Goal of the exercise:
Below is a listing with pictures in it. Copy it exactly without them.

Exercise material:
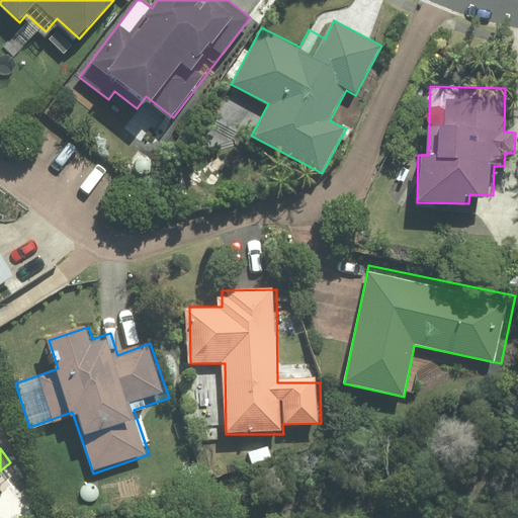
All buildings are outlined.
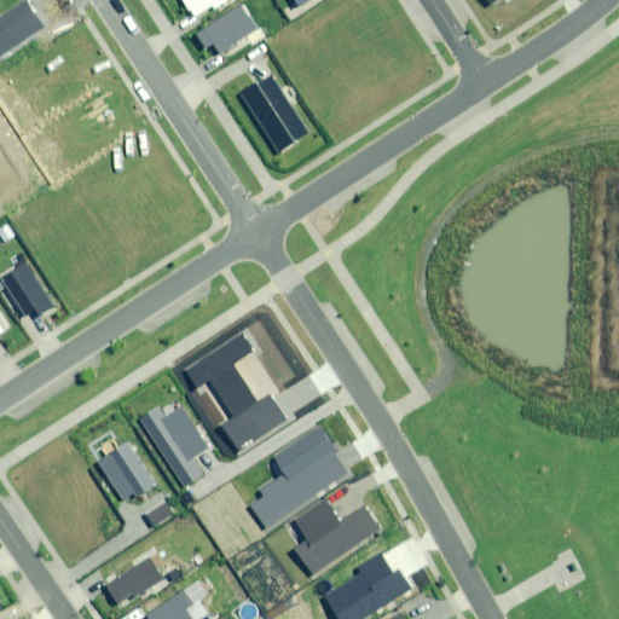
[(27,0),(0,17),(0,55),(44,28),(27,0)]
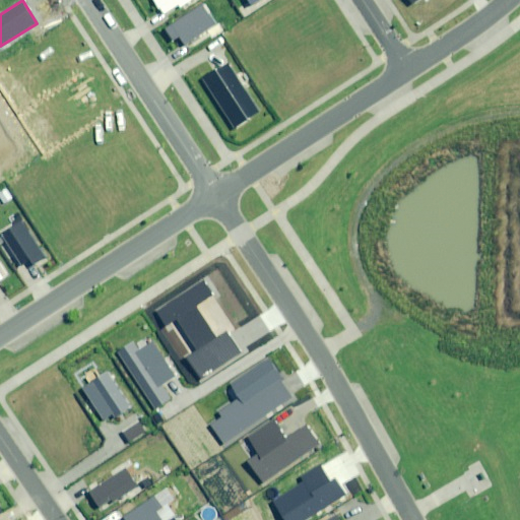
[(153,0),(163,14),(179,4),(180,6),(190,0),(153,0)]
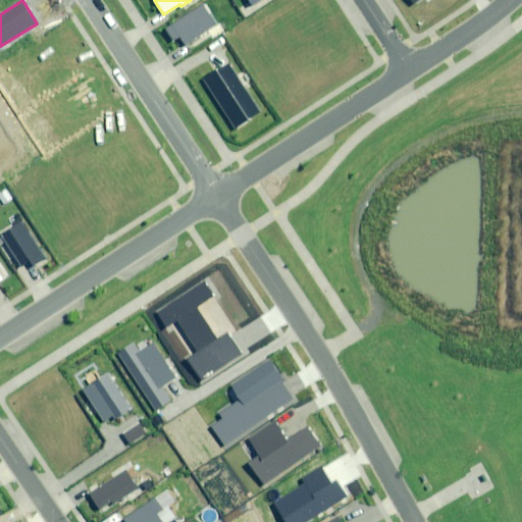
[(215,23),(204,5),(166,30),(173,41),(179,36),(185,43),(215,23)]
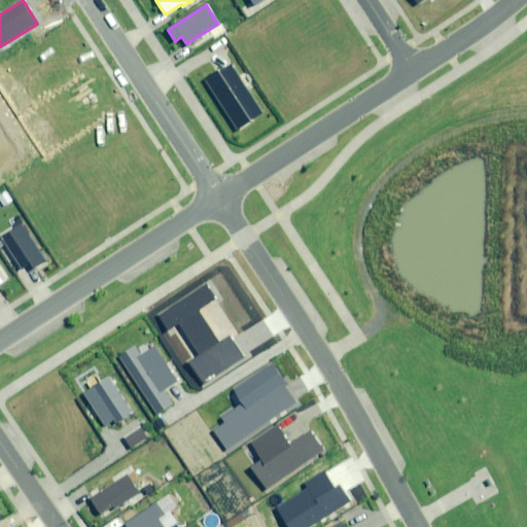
[(230,63),(205,78),(237,128),(261,112),(230,63)]
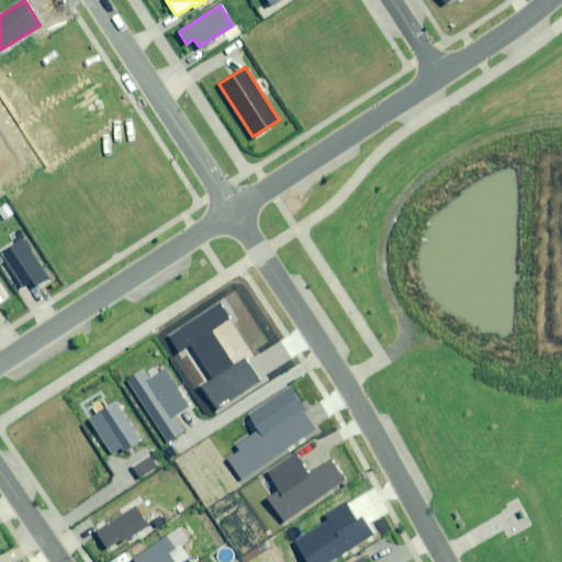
[(48,278),(23,238),(0,251),(0,254),(22,287),(26,283),(31,290),(48,278)]
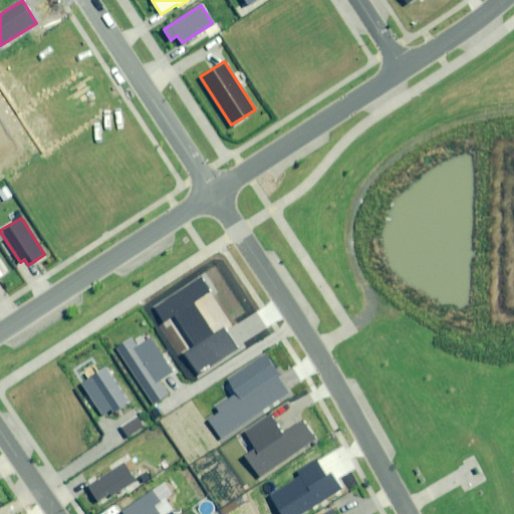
[(200,277),(155,308),(165,323),(175,316),(197,346),(184,355),(197,374),(237,346),(223,327),(214,333),(193,303),(210,291),(200,277)]
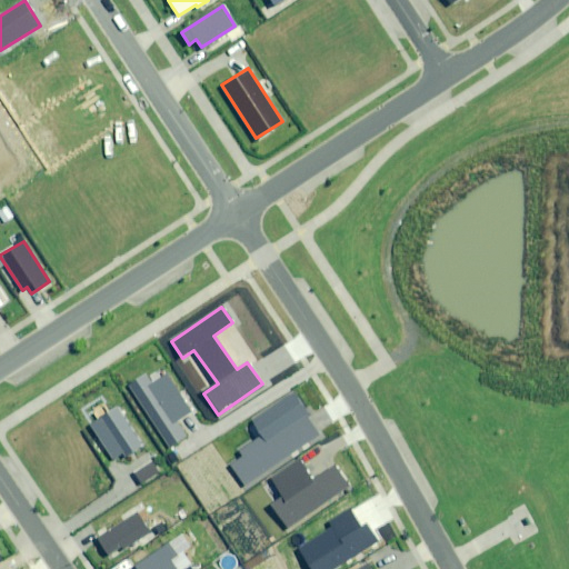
[(145,372),(127,385),(171,446),(188,435),(177,420),(190,411),(166,377),(153,385),(145,372)]
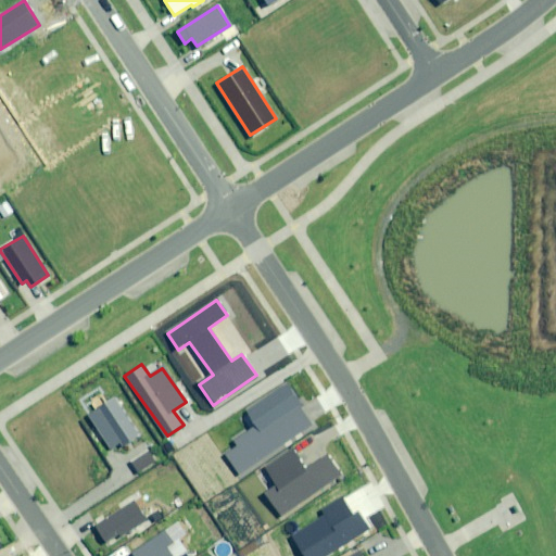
[(224,454),(237,474),(314,420),(288,383),(248,412),(257,425),(235,441),(238,444),(224,454)]
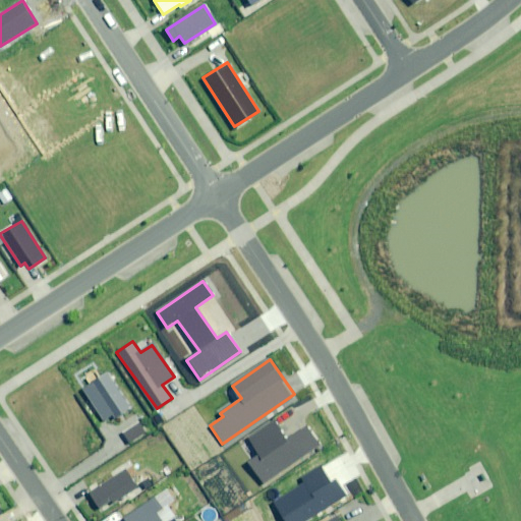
[(105,373),(82,390),(105,420),(112,415),(115,419),(130,408),(105,373)]
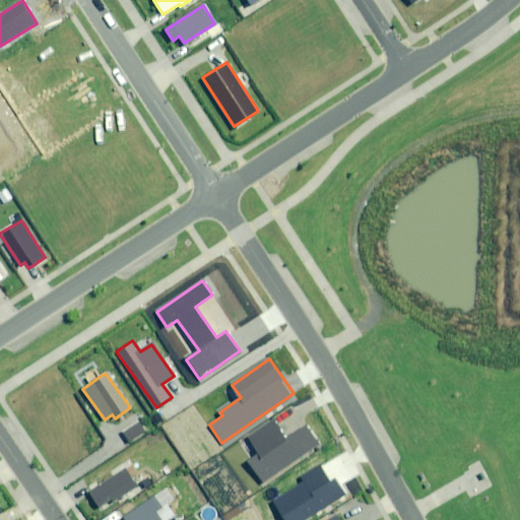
[(248,461),(262,481),(318,443),(305,424),(285,438),(274,421),(250,439),(260,453),(248,461)]
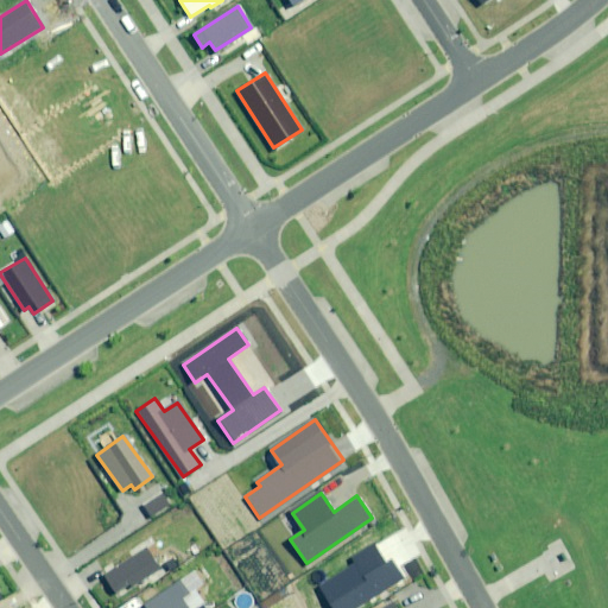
[(320,588),(333,607),(355,607),(404,577),(393,562),(387,565),(374,546),(354,559),(358,563),(320,588)]
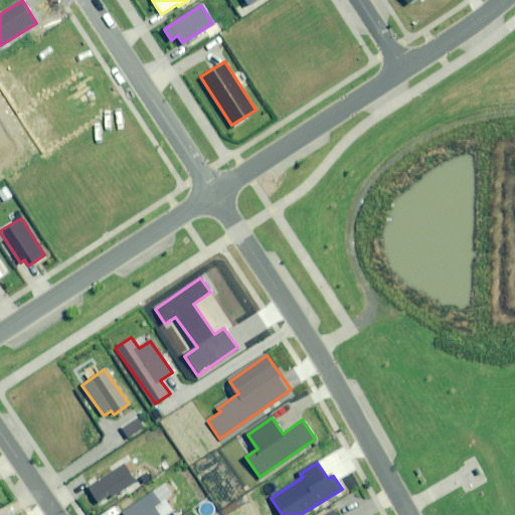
[(125,466),(90,488),(100,503),(135,481),(125,466)]
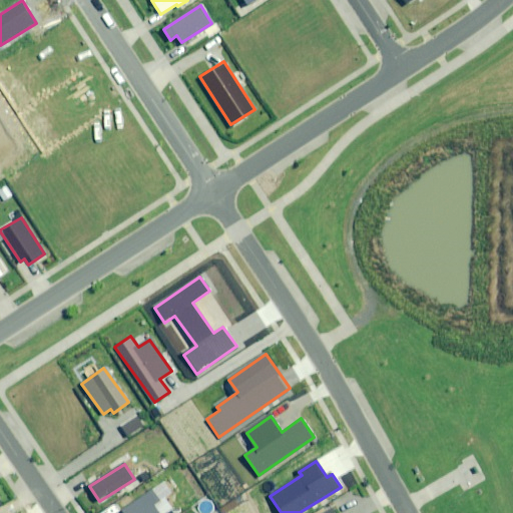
[(152,490),(122,511),(123,512),(158,512),(152,505),(159,501),(152,490)]
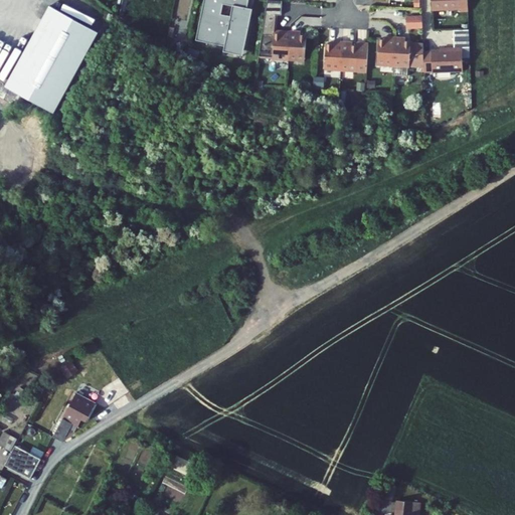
[(246,6),(247,0),(202,0),(196,37),(224,43),(244,46),(249,19),(244,17),(246,6)]
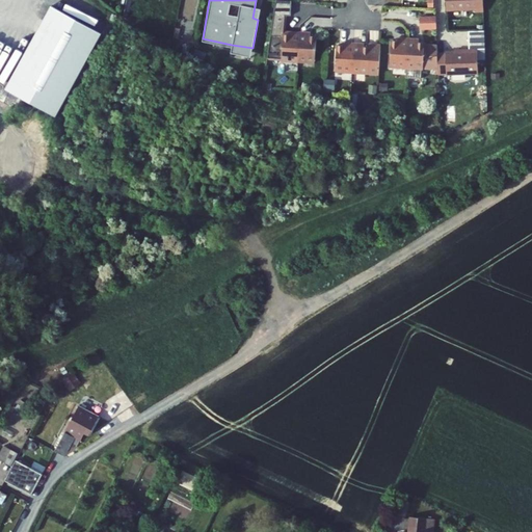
[(278,54),(278,57),(295,57),(297,28),(289,27),(289,30),(286,30),(281,30),(282,12),(289,12),(289,0),(272,0),(264,53),(278,54)]
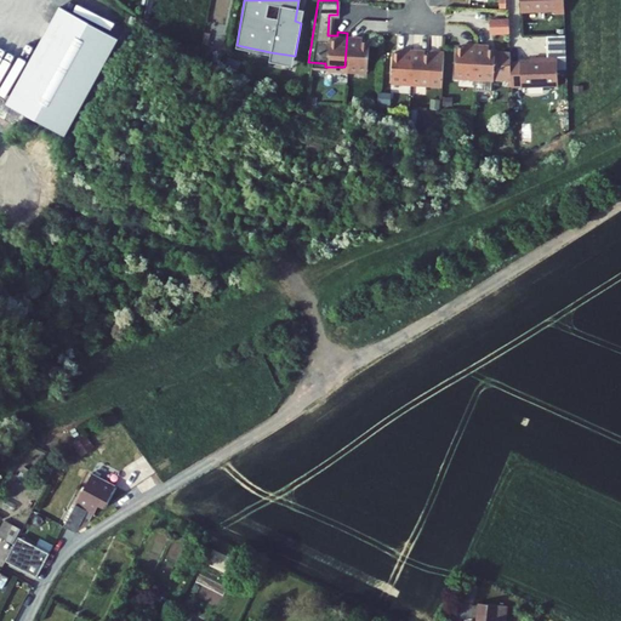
[(517,0),(518,11),(552,11),(552,15),(564,13),(563,0),(517,0)]
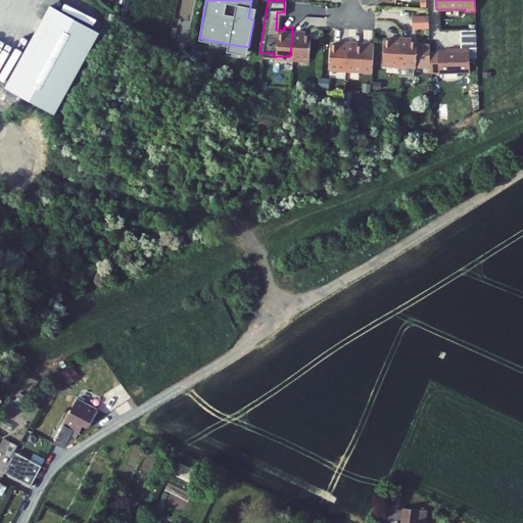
[(4,88),(53,115),(98,34),(49,6),(4,88)]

Answer to the problem:
All buildings are outlined.
[(27,0),(0,17),(0,55),(44,28),(27,0)]
[(153,0),(163,14),(179,4),(180,6),(190,0),(153,0)]
[(215,23),(204,5),(166,30),(173,41),(179,36),(185,43),(215,23)]
[(230,63),(205,78),(237,128),(261,112),(230,63)]
[(48,278),(23,238),(0,251),(0,254),(22,287),(26,283),(31,290),(48,278)]
[(200,277),(155,308),(165,323),(175,316),(197,346),(184,355),(197,374),(237,346),(223,327),(214,333),(193,303),(210,291),(200,277)]
[(145,372),(127,385),(171,446),(188,435),(177,420),(190,411),(166,377),(153,385),(145,372)]
[(224,454),(237,474),(314,420),(288,383),(248,412),(257,425),(235,441),(238,444),(224,454)]
[(105,373),(82,390),(105,420),(112,415),(115,419),(130,408),(105,373)]
[(248,461),(262,481),(318,443),(305,424),(285,438),(274,421),(250,439),(260,453),(248,461)]
[(320,588),(333,607),(355,607),(404,577),(393,562),(387,565),(374,546),(354,559),(358,563),(320,588)]
[(125,466),(90,488),(100,503),(135,481),(125,466)]
[(152,490),(122,511),(123,512),(158,512),(152,505),(159,501),(152,490)]
[(246,6),(247,0),(202,0),(196,37),(224,43),(244,46),(249,19),(244,17),(246,6)]
[(278,54),(278,57),(295,57),(297,28),(289,27),(289,30),(286,30),(281,30),(282,12),(289,12),(289,0),(272,0),(264,53),(278,54)]
[(517,0),(518,11),(552,11),(552,15),(564,13),(563,0),(517,0)]
[(4,88),(53,115),(98,34),(49,6),(4,88)]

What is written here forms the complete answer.